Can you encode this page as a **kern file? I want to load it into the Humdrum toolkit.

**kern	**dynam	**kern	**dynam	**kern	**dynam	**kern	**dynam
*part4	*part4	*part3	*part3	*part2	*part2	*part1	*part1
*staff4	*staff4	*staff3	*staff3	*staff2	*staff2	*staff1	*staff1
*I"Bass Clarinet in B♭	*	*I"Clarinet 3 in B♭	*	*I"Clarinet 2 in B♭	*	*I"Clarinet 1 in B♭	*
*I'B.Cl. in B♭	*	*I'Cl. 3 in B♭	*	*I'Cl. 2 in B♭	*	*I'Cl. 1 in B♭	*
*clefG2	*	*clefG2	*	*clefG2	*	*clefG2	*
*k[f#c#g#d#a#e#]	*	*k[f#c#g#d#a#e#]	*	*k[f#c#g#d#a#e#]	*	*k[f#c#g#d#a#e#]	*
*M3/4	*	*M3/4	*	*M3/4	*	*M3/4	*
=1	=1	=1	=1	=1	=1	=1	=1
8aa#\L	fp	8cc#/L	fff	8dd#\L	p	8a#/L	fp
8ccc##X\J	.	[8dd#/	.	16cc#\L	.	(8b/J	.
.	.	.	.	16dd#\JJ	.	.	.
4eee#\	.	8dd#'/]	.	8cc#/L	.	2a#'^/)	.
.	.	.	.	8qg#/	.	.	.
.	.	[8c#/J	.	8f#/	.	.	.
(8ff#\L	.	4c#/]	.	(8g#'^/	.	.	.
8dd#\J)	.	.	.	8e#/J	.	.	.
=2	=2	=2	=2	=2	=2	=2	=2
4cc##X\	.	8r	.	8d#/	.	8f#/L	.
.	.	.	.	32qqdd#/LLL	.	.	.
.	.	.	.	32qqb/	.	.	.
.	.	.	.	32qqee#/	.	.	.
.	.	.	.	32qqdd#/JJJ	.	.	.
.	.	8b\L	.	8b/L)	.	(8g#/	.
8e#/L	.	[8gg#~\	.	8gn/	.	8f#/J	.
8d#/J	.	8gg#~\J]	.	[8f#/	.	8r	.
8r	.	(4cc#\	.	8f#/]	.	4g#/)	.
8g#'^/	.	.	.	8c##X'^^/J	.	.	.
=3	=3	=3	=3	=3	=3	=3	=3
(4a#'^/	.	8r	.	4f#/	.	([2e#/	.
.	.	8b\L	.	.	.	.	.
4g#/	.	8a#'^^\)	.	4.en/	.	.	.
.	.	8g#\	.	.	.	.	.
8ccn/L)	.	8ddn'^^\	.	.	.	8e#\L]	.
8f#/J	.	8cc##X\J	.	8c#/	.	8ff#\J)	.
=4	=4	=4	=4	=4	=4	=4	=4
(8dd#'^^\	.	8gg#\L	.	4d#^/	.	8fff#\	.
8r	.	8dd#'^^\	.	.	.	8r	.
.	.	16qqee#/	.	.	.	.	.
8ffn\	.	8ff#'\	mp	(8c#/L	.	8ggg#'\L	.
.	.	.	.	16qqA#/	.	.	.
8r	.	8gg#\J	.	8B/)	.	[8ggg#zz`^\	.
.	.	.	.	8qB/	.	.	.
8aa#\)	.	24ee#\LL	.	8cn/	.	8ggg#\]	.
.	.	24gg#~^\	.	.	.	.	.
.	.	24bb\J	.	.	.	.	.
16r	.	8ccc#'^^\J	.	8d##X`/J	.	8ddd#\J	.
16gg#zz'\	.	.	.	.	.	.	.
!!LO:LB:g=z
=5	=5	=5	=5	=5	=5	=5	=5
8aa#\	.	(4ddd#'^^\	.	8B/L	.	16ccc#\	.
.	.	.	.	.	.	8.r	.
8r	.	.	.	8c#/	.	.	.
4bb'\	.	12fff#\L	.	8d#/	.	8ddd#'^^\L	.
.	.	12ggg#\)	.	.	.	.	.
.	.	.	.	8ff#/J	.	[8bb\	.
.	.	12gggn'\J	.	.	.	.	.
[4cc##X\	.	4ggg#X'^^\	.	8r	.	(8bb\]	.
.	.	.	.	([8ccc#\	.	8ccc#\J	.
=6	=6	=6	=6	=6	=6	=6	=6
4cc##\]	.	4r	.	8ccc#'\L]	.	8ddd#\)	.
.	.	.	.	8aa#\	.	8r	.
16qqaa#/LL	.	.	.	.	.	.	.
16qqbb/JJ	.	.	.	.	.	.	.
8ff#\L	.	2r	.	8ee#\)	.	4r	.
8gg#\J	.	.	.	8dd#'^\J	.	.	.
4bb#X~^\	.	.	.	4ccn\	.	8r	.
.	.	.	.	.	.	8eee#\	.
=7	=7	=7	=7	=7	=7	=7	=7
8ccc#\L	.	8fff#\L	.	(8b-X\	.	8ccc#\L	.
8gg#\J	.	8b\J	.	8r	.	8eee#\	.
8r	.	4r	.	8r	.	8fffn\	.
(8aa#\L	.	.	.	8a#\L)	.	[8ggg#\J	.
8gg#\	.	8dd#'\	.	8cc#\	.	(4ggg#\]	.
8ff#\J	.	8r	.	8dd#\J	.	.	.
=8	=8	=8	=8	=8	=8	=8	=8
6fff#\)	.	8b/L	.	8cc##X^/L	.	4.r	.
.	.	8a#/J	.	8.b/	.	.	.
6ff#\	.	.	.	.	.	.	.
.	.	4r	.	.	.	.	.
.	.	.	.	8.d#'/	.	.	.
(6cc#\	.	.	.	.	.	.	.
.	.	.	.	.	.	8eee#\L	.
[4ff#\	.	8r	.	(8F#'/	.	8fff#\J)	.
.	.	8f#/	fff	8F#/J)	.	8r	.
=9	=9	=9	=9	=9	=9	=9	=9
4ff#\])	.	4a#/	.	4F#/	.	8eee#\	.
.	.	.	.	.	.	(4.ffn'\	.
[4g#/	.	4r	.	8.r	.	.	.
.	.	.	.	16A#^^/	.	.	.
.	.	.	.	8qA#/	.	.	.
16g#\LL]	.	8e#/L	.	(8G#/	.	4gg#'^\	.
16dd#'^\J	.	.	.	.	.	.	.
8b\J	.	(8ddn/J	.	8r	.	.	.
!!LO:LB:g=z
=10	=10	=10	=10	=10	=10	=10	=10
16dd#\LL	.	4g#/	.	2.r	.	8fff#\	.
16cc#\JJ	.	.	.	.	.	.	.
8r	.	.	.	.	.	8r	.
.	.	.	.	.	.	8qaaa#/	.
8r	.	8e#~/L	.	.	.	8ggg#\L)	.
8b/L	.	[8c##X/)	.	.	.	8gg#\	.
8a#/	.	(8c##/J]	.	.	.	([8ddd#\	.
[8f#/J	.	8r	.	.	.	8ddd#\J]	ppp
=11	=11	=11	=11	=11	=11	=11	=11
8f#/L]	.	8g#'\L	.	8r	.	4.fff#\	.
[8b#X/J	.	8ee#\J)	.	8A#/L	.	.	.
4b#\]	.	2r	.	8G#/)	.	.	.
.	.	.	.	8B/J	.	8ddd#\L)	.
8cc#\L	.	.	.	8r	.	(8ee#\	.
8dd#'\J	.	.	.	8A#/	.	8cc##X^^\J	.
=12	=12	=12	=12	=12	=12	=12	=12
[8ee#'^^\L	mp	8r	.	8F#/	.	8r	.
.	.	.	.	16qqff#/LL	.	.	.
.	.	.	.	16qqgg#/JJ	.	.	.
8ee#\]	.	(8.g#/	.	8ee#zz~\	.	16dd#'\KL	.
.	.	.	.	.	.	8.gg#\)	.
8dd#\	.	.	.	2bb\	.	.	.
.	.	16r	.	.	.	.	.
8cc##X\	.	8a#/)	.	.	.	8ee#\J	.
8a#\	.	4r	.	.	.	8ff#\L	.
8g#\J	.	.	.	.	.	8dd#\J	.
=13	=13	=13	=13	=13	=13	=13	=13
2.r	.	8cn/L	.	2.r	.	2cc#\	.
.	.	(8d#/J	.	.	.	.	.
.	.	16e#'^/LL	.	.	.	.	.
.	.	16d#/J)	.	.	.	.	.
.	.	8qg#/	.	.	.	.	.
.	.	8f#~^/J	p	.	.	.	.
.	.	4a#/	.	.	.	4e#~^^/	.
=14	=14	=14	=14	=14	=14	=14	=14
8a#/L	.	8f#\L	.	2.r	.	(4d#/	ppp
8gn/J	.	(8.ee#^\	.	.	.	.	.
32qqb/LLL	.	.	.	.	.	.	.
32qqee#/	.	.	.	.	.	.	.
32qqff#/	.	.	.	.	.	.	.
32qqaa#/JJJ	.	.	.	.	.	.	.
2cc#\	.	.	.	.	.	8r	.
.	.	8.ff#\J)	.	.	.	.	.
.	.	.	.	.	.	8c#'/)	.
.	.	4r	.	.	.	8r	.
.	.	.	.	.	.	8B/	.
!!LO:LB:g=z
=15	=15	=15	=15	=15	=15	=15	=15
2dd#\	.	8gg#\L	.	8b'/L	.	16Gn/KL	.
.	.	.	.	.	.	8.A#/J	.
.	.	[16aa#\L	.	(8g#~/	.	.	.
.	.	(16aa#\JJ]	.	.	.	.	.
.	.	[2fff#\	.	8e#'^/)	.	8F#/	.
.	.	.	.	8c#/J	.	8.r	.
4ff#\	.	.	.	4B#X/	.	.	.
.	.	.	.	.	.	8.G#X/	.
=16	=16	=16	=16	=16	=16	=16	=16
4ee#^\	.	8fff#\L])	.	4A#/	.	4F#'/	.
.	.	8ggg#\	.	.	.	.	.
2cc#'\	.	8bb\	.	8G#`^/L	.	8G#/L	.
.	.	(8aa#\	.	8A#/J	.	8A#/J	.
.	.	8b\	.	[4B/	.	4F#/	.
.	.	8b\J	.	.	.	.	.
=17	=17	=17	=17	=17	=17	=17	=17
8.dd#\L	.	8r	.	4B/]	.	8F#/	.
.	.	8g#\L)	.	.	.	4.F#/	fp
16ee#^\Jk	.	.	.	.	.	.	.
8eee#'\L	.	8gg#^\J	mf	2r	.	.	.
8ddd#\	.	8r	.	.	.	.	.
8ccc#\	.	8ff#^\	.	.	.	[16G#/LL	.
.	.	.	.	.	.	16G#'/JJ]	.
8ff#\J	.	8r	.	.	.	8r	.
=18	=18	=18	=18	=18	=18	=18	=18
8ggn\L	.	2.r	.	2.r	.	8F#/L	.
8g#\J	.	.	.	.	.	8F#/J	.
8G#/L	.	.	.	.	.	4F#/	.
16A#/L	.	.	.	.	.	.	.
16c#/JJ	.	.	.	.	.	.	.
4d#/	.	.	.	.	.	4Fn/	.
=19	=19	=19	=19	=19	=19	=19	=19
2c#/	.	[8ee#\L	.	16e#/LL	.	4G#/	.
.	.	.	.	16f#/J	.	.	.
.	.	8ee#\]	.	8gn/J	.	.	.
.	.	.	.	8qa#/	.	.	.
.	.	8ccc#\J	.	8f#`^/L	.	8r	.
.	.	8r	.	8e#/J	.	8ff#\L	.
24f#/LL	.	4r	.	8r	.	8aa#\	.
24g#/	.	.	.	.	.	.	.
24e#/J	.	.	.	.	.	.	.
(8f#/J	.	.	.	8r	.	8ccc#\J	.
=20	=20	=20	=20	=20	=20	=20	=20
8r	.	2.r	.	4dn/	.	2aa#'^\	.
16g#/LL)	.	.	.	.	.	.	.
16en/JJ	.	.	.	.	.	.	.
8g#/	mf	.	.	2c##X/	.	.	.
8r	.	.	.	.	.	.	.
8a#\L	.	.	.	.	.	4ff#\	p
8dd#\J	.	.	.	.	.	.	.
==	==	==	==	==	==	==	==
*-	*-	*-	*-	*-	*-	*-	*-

§ §

● **SET EXERCISE**
Count the lines in the data above that contain the string "kern", and reply with the number alone.

● **ANSWER BELOW**
2